The lines from the start of the data through the line with "(505, 228) = (689, 301): orange" are to be returned verbatim; all later lines are to be omitted.

Top of Records for the task

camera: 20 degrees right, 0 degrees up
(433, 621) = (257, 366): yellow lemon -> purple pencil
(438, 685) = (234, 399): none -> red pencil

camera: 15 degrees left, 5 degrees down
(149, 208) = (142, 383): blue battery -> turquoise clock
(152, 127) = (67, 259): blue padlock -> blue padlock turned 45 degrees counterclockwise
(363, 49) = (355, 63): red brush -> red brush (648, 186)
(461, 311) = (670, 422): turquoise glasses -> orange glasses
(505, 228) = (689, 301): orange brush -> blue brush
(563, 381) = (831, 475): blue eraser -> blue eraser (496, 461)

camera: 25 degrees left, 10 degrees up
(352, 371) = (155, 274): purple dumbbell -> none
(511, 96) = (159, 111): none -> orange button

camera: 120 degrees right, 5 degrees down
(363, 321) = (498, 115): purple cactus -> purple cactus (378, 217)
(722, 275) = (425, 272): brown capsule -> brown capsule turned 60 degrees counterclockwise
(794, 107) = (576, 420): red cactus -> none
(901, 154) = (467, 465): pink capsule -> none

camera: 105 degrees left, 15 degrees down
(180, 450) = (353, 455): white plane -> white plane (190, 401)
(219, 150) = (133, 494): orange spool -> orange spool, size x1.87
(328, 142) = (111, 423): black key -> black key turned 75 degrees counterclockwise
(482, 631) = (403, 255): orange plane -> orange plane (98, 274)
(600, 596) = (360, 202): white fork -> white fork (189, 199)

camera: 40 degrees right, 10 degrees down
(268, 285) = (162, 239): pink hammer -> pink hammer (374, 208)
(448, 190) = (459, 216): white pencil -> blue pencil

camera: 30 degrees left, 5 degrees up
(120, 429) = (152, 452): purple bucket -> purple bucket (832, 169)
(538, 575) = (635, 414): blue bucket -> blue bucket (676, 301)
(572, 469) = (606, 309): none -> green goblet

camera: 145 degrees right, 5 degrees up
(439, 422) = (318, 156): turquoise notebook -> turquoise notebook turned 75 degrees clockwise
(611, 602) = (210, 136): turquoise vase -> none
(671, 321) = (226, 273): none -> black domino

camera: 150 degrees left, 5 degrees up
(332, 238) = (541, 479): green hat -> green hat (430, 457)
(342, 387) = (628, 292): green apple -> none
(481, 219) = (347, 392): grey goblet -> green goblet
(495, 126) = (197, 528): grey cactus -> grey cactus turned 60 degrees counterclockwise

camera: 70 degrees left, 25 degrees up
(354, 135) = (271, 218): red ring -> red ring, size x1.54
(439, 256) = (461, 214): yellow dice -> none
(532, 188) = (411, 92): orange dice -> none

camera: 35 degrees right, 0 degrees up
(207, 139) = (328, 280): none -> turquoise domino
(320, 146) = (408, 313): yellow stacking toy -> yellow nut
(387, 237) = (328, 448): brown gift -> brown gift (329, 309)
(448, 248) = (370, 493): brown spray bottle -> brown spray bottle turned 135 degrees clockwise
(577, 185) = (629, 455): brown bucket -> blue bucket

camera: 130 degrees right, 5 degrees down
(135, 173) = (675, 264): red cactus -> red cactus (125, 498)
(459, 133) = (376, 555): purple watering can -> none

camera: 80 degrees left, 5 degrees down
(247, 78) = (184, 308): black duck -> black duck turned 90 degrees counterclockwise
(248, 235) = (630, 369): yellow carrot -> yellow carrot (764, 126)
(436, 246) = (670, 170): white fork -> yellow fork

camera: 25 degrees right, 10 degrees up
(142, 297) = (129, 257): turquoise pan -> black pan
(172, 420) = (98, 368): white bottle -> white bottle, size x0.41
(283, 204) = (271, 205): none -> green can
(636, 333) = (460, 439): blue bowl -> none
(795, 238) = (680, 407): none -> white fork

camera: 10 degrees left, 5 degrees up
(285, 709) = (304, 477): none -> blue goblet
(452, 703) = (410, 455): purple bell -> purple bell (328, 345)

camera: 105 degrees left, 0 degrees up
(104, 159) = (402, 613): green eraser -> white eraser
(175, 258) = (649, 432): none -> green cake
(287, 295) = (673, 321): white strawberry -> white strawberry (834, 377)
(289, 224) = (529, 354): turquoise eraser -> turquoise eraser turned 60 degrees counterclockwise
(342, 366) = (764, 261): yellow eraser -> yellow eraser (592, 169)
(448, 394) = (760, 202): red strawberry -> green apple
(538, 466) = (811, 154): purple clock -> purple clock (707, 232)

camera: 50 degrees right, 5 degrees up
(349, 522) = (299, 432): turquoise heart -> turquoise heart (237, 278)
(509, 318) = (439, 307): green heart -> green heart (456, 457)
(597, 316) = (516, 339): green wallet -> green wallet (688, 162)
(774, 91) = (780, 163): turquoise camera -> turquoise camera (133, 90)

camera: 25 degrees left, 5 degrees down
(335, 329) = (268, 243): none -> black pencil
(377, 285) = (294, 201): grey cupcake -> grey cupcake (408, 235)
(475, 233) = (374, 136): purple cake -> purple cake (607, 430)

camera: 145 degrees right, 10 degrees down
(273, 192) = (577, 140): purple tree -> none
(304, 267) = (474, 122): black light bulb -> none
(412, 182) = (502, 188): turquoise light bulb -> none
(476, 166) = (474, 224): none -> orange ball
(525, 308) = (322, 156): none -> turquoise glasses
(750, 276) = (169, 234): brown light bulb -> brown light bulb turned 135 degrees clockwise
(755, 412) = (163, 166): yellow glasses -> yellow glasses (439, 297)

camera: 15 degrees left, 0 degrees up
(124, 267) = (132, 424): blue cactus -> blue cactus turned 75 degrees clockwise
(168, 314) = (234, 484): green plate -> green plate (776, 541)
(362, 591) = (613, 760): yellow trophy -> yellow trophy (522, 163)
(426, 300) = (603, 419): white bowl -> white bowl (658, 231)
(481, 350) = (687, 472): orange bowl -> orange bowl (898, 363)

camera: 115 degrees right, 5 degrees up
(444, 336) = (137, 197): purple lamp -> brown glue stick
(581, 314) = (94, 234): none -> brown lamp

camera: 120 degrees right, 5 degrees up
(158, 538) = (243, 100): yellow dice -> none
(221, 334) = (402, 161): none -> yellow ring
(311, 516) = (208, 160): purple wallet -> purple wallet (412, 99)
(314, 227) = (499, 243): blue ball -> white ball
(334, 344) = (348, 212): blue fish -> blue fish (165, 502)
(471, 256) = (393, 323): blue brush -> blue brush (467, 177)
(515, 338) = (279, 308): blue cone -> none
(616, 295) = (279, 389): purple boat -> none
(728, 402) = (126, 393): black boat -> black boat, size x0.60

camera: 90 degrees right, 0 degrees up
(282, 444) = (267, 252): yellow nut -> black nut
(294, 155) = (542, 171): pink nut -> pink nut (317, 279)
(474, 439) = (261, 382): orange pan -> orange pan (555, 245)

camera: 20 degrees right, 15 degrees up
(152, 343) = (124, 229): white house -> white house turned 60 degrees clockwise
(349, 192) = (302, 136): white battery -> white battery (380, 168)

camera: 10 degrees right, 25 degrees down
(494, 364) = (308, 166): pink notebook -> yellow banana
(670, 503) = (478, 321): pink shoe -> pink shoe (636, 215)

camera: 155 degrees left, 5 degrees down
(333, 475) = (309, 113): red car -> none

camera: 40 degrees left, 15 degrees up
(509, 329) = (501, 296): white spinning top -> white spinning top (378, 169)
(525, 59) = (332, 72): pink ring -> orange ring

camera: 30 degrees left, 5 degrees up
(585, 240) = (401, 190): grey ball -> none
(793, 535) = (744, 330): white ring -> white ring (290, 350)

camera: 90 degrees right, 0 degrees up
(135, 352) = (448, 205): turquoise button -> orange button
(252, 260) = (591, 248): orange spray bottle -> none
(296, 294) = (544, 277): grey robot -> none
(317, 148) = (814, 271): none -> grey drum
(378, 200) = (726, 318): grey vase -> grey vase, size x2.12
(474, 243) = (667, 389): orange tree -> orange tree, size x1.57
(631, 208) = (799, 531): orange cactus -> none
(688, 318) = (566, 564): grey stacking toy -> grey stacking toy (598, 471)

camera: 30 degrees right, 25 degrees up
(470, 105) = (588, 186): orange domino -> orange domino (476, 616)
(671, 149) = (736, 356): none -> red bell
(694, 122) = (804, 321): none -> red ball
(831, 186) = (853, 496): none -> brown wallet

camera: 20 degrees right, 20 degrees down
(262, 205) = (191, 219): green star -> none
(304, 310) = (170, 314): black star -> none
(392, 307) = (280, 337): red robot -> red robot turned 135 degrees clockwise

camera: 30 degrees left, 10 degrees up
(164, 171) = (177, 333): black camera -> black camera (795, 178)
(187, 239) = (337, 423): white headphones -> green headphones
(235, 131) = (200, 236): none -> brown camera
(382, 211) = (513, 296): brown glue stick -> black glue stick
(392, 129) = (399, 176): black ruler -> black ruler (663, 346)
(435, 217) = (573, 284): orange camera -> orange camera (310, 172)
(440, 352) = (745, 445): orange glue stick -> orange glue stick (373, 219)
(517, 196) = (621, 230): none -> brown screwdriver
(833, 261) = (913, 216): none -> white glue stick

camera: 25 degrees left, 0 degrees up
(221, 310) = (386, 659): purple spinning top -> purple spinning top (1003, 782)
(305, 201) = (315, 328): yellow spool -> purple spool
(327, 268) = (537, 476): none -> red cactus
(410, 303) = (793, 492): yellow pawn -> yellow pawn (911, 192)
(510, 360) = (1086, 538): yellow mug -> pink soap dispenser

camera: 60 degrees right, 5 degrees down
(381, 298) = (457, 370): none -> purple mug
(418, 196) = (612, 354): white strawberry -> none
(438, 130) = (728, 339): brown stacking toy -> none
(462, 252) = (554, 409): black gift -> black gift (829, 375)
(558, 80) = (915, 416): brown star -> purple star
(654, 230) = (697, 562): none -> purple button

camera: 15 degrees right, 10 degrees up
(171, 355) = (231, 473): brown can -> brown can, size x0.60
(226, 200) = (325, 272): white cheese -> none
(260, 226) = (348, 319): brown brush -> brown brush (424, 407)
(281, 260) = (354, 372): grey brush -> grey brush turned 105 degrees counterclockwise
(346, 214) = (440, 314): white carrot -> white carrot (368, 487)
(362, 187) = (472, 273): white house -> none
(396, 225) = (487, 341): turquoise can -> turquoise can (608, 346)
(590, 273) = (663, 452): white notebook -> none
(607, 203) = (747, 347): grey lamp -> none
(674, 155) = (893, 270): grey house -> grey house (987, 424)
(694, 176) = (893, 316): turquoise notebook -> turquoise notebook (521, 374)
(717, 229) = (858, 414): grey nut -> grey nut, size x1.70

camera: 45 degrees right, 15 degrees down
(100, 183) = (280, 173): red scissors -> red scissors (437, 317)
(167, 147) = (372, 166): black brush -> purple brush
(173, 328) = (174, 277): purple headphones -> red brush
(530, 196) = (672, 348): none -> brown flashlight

Bottom of Records for the task

_Answer section_
camera: 20 degrees right, 0 degrees up
(433, 621) = (257, 366): yellow lemon -> purple pencil
(438, 685) = (234, 399): none -> red pencil

camera: 15 degrees left, 5 degrees down
(149, 208) = (142, 383): blue battery -> turquoise clock
(152, 127) = (67, 259): blue padlock -> blue padlock turned 45 degrees counterclockwise
(363, 49) = (355, 63): red brush -> red brush (648, 186)
(461, 311) = (670, 422): turquoise glasses -> orange glasses
(505, 228) = (689, 301): orange brush -> blue brush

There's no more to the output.